- REQUIREMENT: Copy word for word the lines in the records that begin at the line containing "You should avoid" and stop after the line containing "The matte black shirt at lower right is larger".

──────── DATA TO PROCESS ────────

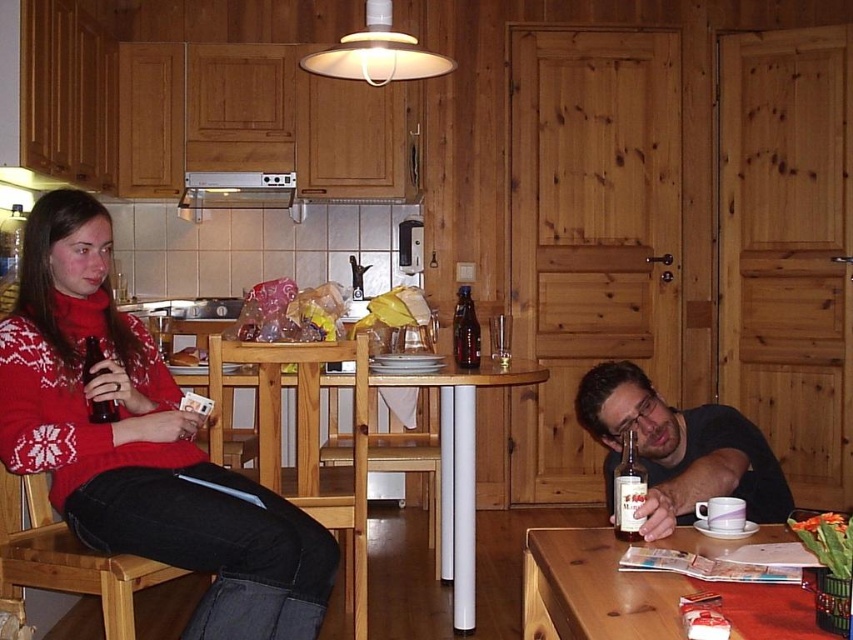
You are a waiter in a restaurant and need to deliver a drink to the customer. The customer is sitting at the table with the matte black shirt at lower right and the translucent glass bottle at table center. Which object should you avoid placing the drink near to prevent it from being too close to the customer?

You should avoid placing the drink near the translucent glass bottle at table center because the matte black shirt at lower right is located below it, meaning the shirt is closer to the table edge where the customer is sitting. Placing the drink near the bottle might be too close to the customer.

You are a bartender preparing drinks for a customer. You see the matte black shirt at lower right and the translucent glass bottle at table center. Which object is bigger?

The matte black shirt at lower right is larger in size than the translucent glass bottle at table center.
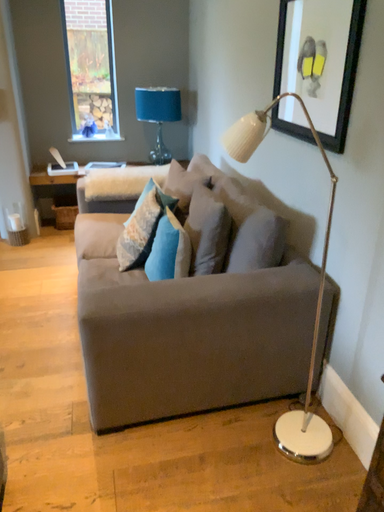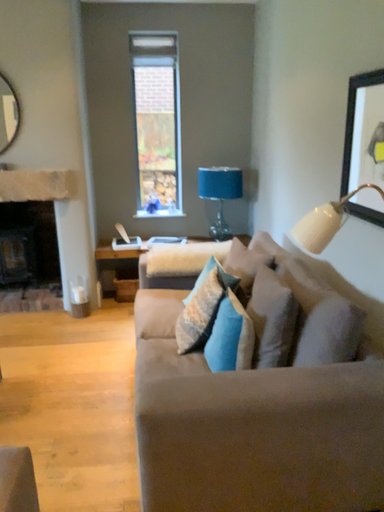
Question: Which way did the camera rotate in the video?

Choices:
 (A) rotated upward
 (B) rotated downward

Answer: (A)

────────
──────── DATA TO PROCESS ────────

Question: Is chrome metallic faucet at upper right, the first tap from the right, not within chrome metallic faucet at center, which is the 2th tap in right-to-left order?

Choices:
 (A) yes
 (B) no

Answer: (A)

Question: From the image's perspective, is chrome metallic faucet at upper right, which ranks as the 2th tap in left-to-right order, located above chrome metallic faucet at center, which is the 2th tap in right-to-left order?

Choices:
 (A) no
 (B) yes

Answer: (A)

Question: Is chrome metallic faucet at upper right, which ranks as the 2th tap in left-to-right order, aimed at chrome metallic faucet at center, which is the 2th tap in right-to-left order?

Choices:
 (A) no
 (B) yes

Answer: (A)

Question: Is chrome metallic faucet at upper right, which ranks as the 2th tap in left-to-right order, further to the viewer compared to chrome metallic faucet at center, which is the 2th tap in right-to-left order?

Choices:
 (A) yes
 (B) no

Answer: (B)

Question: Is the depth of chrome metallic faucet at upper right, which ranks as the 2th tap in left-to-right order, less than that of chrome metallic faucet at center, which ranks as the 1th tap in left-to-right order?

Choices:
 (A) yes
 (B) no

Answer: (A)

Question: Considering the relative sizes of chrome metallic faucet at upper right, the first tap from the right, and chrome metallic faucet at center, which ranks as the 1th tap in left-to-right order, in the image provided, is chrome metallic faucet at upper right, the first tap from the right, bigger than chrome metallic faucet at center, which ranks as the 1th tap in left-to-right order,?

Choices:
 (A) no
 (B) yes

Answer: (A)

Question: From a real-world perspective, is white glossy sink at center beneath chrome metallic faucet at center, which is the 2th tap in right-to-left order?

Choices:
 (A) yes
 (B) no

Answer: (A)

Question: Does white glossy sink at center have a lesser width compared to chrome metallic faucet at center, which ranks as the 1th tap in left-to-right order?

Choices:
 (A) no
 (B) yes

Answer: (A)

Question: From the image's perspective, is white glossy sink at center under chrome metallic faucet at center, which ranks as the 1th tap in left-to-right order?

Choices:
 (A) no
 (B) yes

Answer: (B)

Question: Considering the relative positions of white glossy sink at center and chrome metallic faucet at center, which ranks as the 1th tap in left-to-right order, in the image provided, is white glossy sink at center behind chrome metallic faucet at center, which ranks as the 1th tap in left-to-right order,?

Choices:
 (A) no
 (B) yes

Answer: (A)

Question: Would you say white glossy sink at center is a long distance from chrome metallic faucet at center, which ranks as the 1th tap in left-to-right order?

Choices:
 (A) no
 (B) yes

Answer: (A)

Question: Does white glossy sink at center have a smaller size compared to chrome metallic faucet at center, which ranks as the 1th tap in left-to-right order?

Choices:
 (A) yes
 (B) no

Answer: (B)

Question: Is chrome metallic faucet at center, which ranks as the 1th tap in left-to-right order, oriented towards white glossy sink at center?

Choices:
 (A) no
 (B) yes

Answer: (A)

────────
──────── DATA TO PROCESS ────────

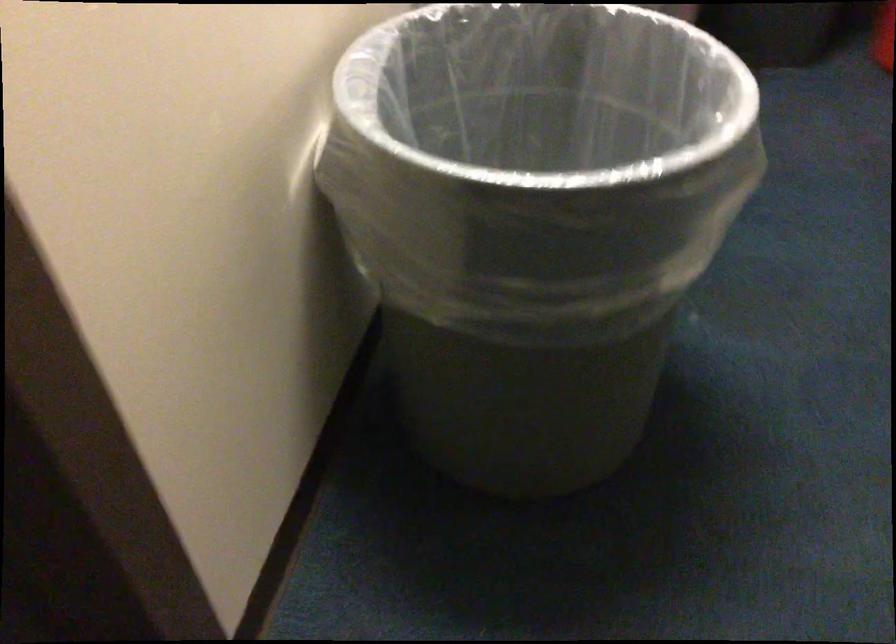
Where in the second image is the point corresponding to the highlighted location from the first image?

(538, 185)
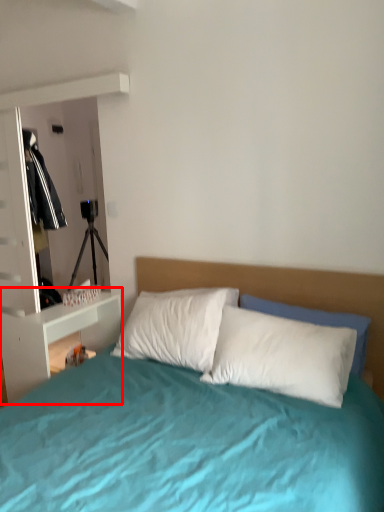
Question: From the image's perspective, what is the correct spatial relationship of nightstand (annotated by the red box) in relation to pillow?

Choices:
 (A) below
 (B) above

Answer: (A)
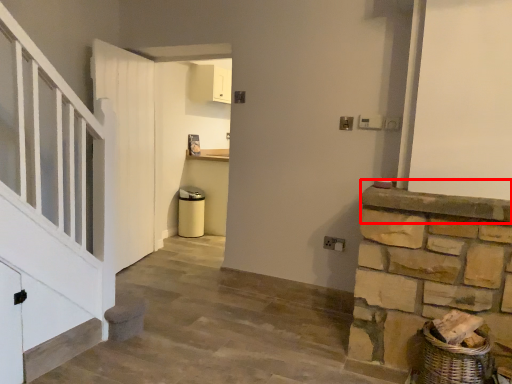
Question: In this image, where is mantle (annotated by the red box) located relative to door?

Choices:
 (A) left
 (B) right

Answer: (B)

────────

- THE RESULT:
You should avoid placing the drink near the translucent glass bottle at table center because the matte black shirt at lower right is located below it, meaning the shirt is closer to the table edge where the customer is sitting. Placing the drink near the bottle might be too close to the customer.

You are a bartender preparing drinks for a customer. You see the matte black shirt at lower right and the translucent glass bottle at table center. Which object is bigger?

The matte black shirt at lower right is larger in size than the translucent glass bottle at table center.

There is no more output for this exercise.